Extracted material Block Start
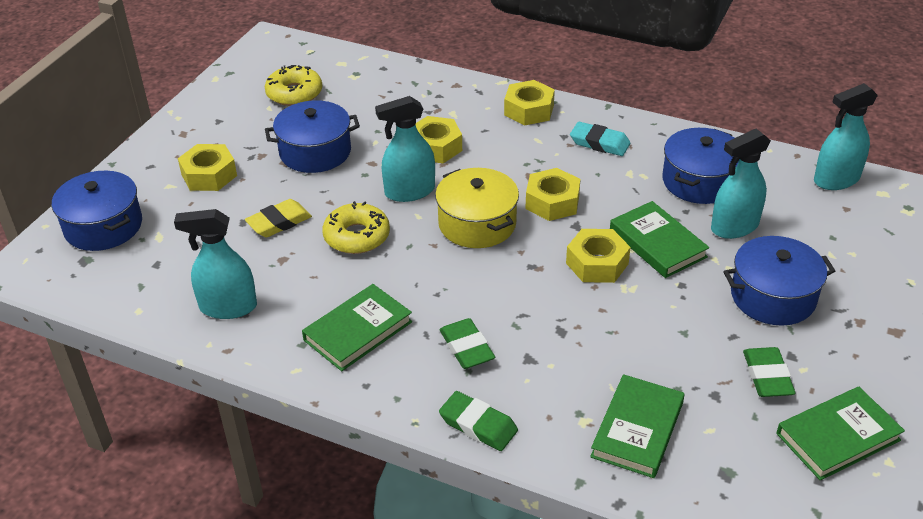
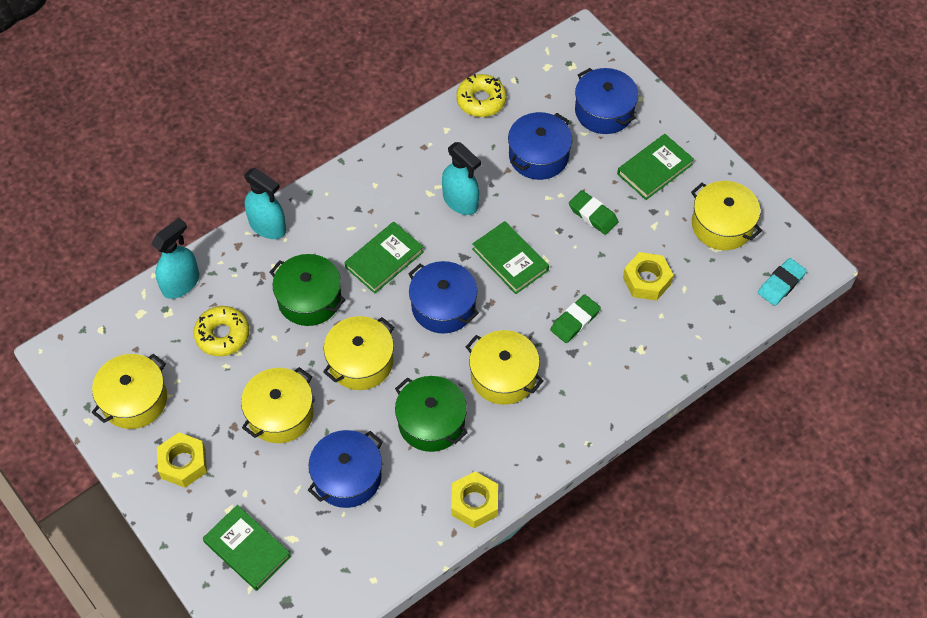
green eraser: 3 -> 2
green pot: 0 -> 2
turquoise spray bottle: 4 -> 3
yellow eraser: 1 -> 0
yellow nut: 5 -> 3
yellow pot: 1 -> 5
Extracted material Block End
= Task item =
None of the pictures should be copied, but every record above must be returned exactly.

= Output for this exercise =
green eraser: 3 -> 2
green pot: 0 -> 2
turquoise spray bottle: 4 -> 3
yellow eraser: 1 -> 0
yellow nut: 5 -> 3
yellow pot: 1 -> 5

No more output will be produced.